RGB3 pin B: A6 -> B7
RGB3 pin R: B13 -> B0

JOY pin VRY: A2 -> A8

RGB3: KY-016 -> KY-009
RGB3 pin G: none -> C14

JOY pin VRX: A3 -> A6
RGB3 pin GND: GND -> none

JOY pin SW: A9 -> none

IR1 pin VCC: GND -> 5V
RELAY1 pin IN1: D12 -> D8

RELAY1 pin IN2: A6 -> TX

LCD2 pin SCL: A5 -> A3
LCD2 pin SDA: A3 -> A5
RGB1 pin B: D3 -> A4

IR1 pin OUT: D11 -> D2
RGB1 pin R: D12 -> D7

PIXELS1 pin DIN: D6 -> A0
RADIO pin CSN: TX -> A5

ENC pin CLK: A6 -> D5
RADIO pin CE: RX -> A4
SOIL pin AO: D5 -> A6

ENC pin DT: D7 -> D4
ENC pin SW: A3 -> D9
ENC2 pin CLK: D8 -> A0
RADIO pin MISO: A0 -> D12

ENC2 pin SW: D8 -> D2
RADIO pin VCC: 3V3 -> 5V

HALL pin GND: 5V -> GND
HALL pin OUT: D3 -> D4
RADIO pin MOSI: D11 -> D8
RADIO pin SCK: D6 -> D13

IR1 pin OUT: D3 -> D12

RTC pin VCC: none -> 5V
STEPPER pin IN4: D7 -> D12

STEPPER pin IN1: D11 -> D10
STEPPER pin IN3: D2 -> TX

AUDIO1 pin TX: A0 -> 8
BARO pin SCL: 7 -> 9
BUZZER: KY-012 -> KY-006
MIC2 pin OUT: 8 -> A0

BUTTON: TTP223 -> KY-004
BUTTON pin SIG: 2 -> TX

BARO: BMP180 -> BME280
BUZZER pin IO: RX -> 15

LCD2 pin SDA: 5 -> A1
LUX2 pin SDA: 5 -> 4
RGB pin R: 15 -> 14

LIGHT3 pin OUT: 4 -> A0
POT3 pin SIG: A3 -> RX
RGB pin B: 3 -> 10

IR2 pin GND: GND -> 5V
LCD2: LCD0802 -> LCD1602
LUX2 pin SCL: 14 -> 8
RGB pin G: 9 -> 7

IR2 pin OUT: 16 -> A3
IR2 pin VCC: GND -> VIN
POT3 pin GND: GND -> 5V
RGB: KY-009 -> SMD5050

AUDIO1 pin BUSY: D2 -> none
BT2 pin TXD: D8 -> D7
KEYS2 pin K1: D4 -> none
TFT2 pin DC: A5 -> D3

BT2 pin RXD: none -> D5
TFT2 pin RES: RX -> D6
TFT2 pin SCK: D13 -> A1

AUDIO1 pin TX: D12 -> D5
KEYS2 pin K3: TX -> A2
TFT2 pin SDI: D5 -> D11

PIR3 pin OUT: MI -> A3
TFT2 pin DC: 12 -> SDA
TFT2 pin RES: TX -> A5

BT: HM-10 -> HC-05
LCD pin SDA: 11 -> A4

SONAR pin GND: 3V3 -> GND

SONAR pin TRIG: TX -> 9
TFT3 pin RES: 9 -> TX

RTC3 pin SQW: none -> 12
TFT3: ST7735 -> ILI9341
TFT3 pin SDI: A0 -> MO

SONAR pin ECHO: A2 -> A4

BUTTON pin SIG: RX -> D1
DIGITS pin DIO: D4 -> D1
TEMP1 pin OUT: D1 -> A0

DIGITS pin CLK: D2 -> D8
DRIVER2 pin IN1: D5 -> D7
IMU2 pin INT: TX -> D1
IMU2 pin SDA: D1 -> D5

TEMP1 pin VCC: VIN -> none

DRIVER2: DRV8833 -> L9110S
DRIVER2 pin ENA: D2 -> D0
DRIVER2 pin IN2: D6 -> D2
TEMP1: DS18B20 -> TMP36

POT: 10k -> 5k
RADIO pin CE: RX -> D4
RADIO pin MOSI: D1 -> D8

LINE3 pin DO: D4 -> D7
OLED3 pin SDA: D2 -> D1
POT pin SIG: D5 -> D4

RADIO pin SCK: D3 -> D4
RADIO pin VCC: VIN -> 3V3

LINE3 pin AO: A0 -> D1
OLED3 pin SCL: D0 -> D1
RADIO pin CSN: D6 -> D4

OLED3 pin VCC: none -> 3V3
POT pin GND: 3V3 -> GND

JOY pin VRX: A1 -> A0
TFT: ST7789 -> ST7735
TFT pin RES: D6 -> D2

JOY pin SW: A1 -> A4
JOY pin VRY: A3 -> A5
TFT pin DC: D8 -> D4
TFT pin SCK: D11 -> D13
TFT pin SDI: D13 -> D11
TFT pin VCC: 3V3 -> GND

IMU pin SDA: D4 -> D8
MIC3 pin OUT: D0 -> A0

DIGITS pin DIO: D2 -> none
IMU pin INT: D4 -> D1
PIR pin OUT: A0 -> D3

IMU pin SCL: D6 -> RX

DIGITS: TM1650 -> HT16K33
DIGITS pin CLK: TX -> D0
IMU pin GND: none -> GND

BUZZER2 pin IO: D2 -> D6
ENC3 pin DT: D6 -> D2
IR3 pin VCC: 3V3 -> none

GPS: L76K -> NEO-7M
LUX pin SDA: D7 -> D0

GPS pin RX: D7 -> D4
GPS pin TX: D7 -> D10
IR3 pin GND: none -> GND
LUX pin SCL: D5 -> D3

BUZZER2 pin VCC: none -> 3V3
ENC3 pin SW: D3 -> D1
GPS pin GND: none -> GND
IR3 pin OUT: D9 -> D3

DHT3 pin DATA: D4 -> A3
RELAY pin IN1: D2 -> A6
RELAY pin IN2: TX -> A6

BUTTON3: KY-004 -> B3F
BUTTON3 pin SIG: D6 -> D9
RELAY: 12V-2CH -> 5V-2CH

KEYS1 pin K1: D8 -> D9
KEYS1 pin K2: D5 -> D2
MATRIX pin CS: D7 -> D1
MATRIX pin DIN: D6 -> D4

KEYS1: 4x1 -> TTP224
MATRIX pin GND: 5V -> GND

**WORK REQUIRED:** Print the entries again so that each one matches exactly.

**THE ANSWER:**
RGB3 pin B: A6 -> B7
RGB3 pin R: B13 -> B0

JOY pin VRY: A2 -> A8

RGB3: KY-016 -> KY-009
RGB3 pin G: none -> C14

JOY pin VRX: A3 -> A6
RGB3 pin GND: GND -> none

JOY pin SW: A9 -> none

IR1 pin VCC: GND -> 5V
RELAY1 pin IN1: D12 -> D8

RELAY1 pin IN2: A6 -> TX

LCD2 pin SCL: A5 -> A3
LCD2 pin SDA: A3 -> A5
RGB1 pin B: D3 -> A4

IR1 pin OUT: D11 -> D2
RGB1 pin R: D12 -> D7

PIXELS1 pin DIN: D6 -> A0
RADIO pin CSN: TX -> A5

ENC pin CLK: A6 -> D5
RADIO pin CE: RX -> A4
SOIL pin AO: D5 -> A6

ENC pin DT: D7 -> D4
ENC pin SW: A3 -> D9
ENC2 pin CLK: D8 -> A0
RADIO pin MISO: A0 -> D12

ENC2 pin SW: D8 -> D2
RADIO pin VCC: 3V3 -> 5V

HALL pin GND: 5V -> GND
HALL pin OUT: D3 -> D4
RADIO pin MOSI: D11 -> D8
RADIO pin SCK: D6 -> D13

IR1 pin OUT: D3 -> D12

RTC pin VCC: none -> 5V
STEPPER pin IN4: D7 -> D12

STEPPER pin IN1: D11 -> D10
STEPPER pin IN3: D2 -> TX

AUDIO1 pin TX: A0 -> 8
BARO pin SCL: 7 -> 9
BUZZER: KY-012 -> KY-006
MIC2 pin OUT: 8 -> A0

BUTTON: TTP223 -> KY-004
BUTTON pin SIG: 2 -> TX

BARO: BMP180 -> BME280
BUZZER pin IO: RX -> 15

LCD2 pin SDA: 5 -> A1
LUX2 pin SDA: 5 -> 4
RGB pin R: 15 -> 14

LIGHT3 pin OUT: 4 -> A0
POT3 pin SIG: A3 -> RX
RGB pin B: 3 -> 10

IR2 pin GND: GND -> 5V
LCD2: LCD0802 -> LCD1602
LUX2 pin SCL: 14 -> 8
RGB pin G: 9 -> 7

IR2 pin OUT: 16 -> A3
IR2 pin VCC: GND -> VIN
POT3 pin GND: GND -> 5V
RGB: KY-009 -> SMD5050

AUDIO1 pin BUSY: D2 -> none
BT2 pin TXD: D8 -> D7
KEYS2 pin K1: D4 -> none
TFT2 pin DC: A5 -> D3

BT2 pin RXD: none -> D5
TFT2 pin RES: RX -> D6
TFT2 pin SCK: D13 -> A1

AUDIO1 pin TX: D12 -> D5
KEYS2 pin K3: TX -> A2
TFT2 pin SDI: D5 -> D11

PIR3 pin OUT: MI -> A3
TFT2 pin DC: 12 -> SDA
TFT2 pin RES: TX -> A5

BT: HM-10 -> HC-05
LCD pin SDA: 11 -> A4

SONAR pin GND: 3V3 -> GND

SONAR pin TRIG: TX -> 9
TFT3 pin RES: 9 -> TX

RTC3 pin SQW: none -> 12
TFT3: ST7735 -> ILI9341
TFT3 pin SDI: A0 -> MO

SONAR pin ECHO: A2 -> A4

BUTTON pin SIG: RX -> D1
DIGITS pin DIO: D4 -> D1
TEMP1 pin OUT: D1 -> A0

DIGITS pin CLK: D2 -> D8
DRIVER2 pin IN1: D5 -> D7
IMU2 pin INT: TX -> D1
IMU2 pin SDA: D1 -> D5

TEMP1 pin VCC: VIN -> none

DRIVER2: DRV8833 -> L9110S
DRIVER2 pin ENA: D2 -> D0
DRIVER2 pin IN2: D6 -> D2
TEMP1: DS18B20 -> TMP36

POT: 10k -> 5k
RADIO pin CE: RX -> D4
RADIO pin MOSI: D1 -> D8

LINE3 pin DO: D4 -> D7
OLED3 pin SDA: D2 -> D1
POT pin SIG: D5 -> D4

RADIO pin SCK: D3 -> D4
RADIO pin VCC: VIN -> 3V3

LINE3 pin AO: A0 -> D1
OLED3 pin SCL: D0 -> D1
RADIO pin CSN: D6 -> D4

OLED3 pin VCC: none -> 3V3
POT pin GND: 3V3 -> GND

JOY pin VRX: A1 -> A0
TFT: ST7789 -> ST7735
TFT pin RES: D6 -> D2

JOY pin SW: A1 -> A4
JOY pin VRY: A3 -> A5
TFT pin DC: D8 -> D4
TFT pin SCK: D11 -> D13
TFT pin SDI: D13 -> D11
TFT pin VCC: 3V3 -> GND

IMU pin SDA: D4 -> D8
MIC3 pin OUT: D0 -> A0

DIGITS pin DIO: D2 -> none
IMU pin INT: D4 -> D1
PIR pin OUT: A0 -> D3

IMU pin SCL: D6 -> RX

DIGITS: TM1650 -> HT16K33
DIGITS pin CLK: TX -> D0
IMU pin GND: none -> GND

BUZZER2 pin IO: D2 -> D6
ENC3 pin DT: D6 -> D2
IR3 pin VCC: 3V3 -> none

GPS: L76K -> NEO-7M
LUX pin SDA: D7 -> D0

GPS pin RX: D7 -> D4
GPS pin TX: D7 -> D10
IR3 pin GND: none -> GND
LUX pin SCL: D5 -> D3

BUZZER2 pin VCC: none -> 3V3
ENC3 pin SW: D3 -> D1
GPS pin GND: none -> GND
IR3 pin OUT: D9 -> D3

DHT3 pin DATA: D4 -> A3
RELAY pin IN1: D2 -> A6
RELAY pin IN2: TX -> A6

BUTTON3: KY-004 -> B3F
BUTTON3 pin SIG: D6 -> D9
RELAY: 12V-2CH -> 5V-2CH

KEYS1 pin K1: D8 -> D9
KEYS1 pin K2: D5 -> D2
MATRIX pin CS: D7 -> D1
MATRIX pin DIN: D6 -> D4

KEYS1: 4x1 -> TTP224
MATRIX pin GND: 5V -> GND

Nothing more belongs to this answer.